● **Problem requirements**: Each record that follows is to be reproduced character for character, pictures excepted.

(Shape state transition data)
++++++++

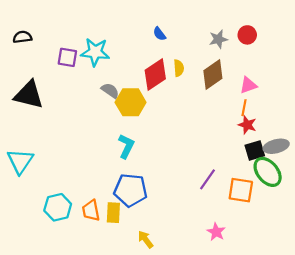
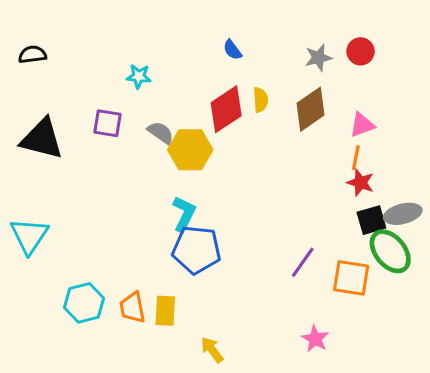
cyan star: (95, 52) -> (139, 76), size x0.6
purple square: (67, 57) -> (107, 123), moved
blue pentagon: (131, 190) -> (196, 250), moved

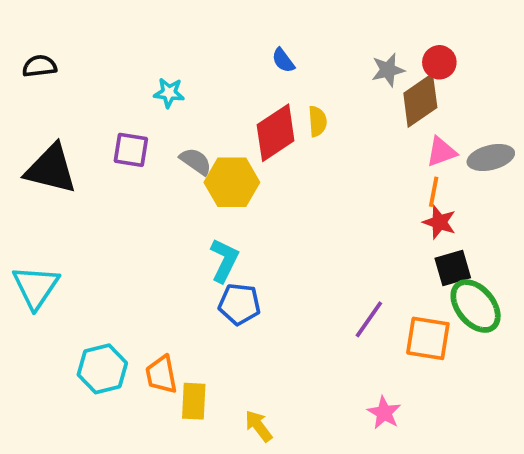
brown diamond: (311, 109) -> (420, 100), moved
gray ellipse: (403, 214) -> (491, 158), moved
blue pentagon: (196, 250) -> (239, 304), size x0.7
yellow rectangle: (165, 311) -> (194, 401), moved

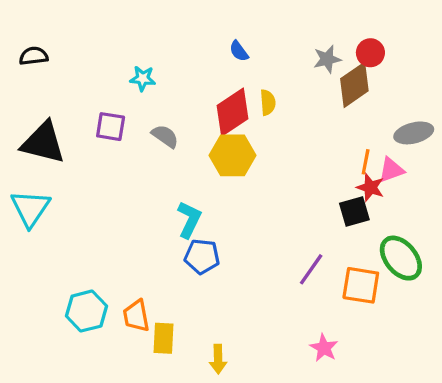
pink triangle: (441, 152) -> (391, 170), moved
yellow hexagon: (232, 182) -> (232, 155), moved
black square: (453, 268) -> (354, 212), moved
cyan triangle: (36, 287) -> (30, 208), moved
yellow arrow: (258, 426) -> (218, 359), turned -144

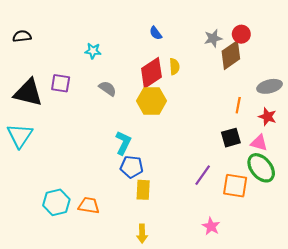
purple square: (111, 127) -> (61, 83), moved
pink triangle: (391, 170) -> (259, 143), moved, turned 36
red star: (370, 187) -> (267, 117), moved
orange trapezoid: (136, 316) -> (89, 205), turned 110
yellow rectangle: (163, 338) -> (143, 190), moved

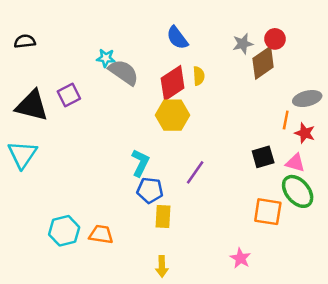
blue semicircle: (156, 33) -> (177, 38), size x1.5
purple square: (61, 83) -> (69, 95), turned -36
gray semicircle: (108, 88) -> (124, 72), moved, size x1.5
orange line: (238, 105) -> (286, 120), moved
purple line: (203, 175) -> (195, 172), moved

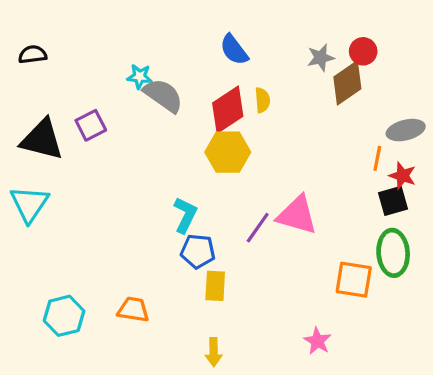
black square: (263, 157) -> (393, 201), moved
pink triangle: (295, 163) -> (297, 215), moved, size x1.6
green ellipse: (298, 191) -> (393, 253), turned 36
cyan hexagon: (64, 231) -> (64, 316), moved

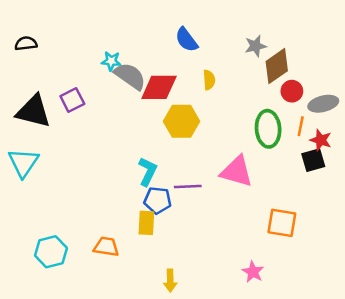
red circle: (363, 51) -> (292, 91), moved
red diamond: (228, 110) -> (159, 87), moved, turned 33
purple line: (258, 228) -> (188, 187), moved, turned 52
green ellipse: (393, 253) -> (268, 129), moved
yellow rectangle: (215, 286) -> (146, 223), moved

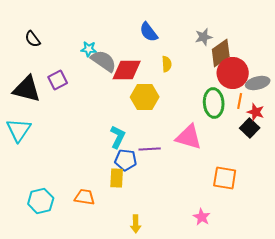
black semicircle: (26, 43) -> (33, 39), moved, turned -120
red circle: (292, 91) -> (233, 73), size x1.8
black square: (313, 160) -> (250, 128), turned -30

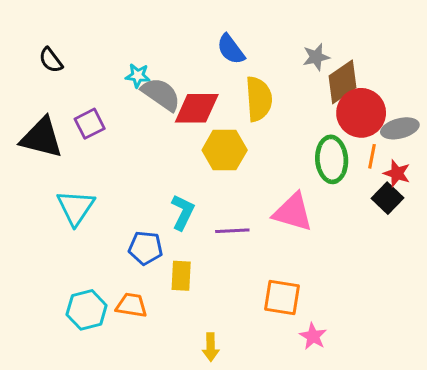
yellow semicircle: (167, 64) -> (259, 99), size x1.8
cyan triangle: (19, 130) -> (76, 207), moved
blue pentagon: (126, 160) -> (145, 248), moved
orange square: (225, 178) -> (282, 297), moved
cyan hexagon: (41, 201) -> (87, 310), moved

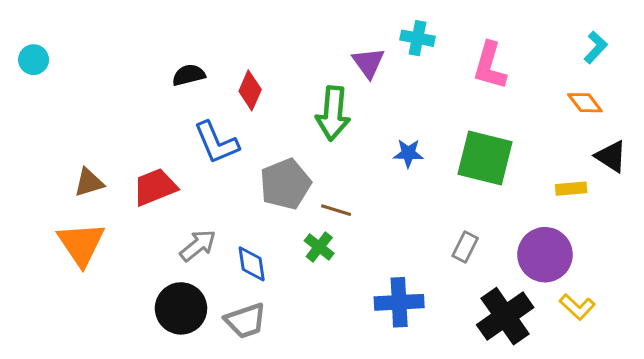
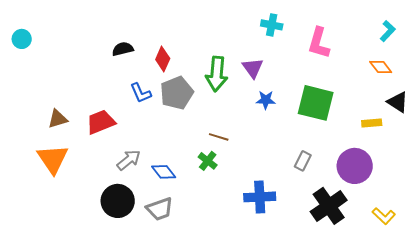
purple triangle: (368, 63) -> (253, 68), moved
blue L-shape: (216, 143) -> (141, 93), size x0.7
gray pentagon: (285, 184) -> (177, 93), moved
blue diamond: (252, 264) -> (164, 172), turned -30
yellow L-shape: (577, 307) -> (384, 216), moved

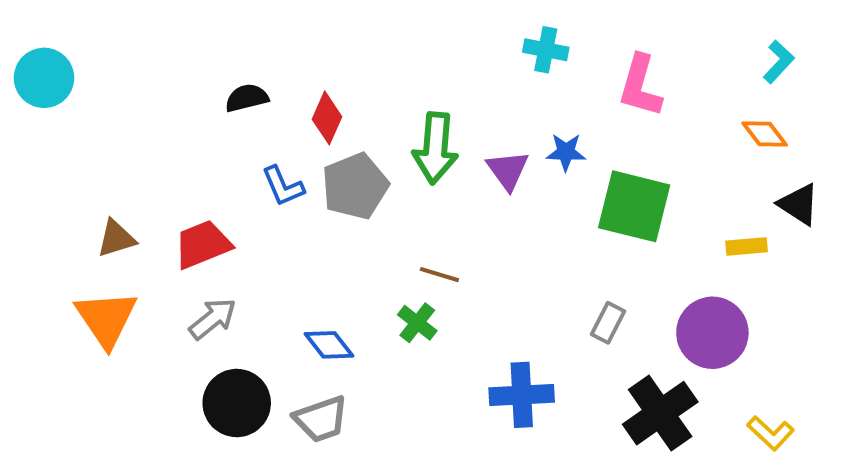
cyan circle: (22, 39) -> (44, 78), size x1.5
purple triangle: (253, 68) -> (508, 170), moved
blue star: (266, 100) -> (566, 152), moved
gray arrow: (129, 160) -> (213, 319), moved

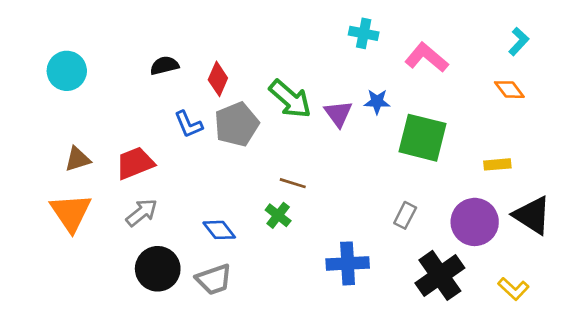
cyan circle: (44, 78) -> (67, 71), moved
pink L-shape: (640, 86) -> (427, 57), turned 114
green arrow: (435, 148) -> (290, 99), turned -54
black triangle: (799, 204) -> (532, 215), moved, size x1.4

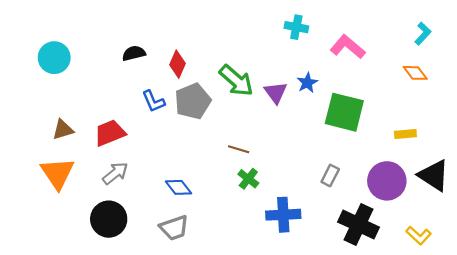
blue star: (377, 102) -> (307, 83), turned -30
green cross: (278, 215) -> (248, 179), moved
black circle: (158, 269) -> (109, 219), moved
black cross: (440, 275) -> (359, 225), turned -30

++++++++

● **Task solution**:
cyan star: (95, 52) -> (139, 76), size x0.6
purple square: (67, 57) -> (107, 123), moved
blue pentagon: (131, 190) -> (196, 250), moved

brown diamond: (311, 109) -> (420, 100), moved
gray ellipse: (403, 214) -> (491, 158), moved
blue pentagon: (196, 250) -> (239, 304), size x0.7
yellow rectangle: (165, 311) -> (194, 401), moved

pink triangle: (441, 152) -> (391, 170), moved
yellow hexagon: (232, 182) -> (232, 155), moved
black square: (453, 268) -> (354, 212), moved
cyan triangle: (36, 287) -> (30, 208), moved
yellow arrow: (258, 426) -> (218, 359), turned -144

purple square: (111, 127) -> (61, 83), moved
pink triangle: (391, 170) -> (259, 143), moved, turned 36
red star: (370, 187) -> (267, 117), moved
orange trapezoid: (136, 316) -> (89, 205), turned 110
yellow rectangle: (163, 338) -> (143, 190), moved

blue semicircle: (156, 33) -> (177, 38), size x1.5
purple square: (61, 83) -> (69, 95), turned -36
gray semicircle: (108, 88) -> (124, 72), moved, size x1.5
orange line: (238, 105) -> (286, 120), moved
purple line: (203, 175) -> (195, 172), moved

black square: (263, 157) -> (393, 201), moved
pink triangle: (295, 163) -> (297, 215), moved, size x1.6
green ellipse: (298, 191) -> (393, 253), turned 36
cyan hexagon: (64, 231) -> (64, 316), moved

red circle: (363, 51) -> (292, 91), moved
red diamond: (228, 110) -> (159, 87), moved, turned 33
purple line: (258, 228) -> (188, 187), moved, turned 52
green ellipse: (393, 253) -> (268, 129), moved
yellow rectangle: (215, 286) -> (146, 223), moved

black semicircle: (26, 43) -> (33, 39), moved, turned -120
red circle: (292, 91) -> (233, 73), size x1.8
black square: (313, 160) -> (250, 128), turned -30

yellow semicircle: (167, 64) -> (259, 99), size x1.8
cyan triangle: (19, 130) -> (76, 207), moved
blue pentagon: (126, 160) -> (145, 248), moved
orange square: (225, 178) -> (282, 297), moved
cyan hexagon: (41, 201) -> (87, 310), moved

purple triangle: (368, 63) -> (253, 68), moved
blue L-shape: (216, 143) -> (141, 93), size x0.7
gray pentagon: (285, 184) -> (177, 93), moved
blue diamond: (252, 264) -> (164, 172), turned -30
yellow L-shape: (577, 307) -> (384, 216), moved

cyan circle: (22, 39) -> (44, 78), size x1.5
purple triangle: (253, 68) -> (508, 170), moved
blue star: (266, 100) -> (566, 152), moved
gray arrow: (129, 160) -> (213, 319), moved

cyan circle: (44, 78) -> (67, 71), moved
pink L-shape: (640, 86) -> (427, 57), turned 114
green arrow: (435, 148) -> (290, 99), turned -54
black triangle: (799, 204) -> (532, 215), moved, size x1.4

blue star: (377, 102) -> (307, 83), turned -30
green cross: (278, 215) -> (248, 179), moved
black circle: (158, 269) -> (109, 219), moved
black cross: (440, 275) -> (359, 225), turned -30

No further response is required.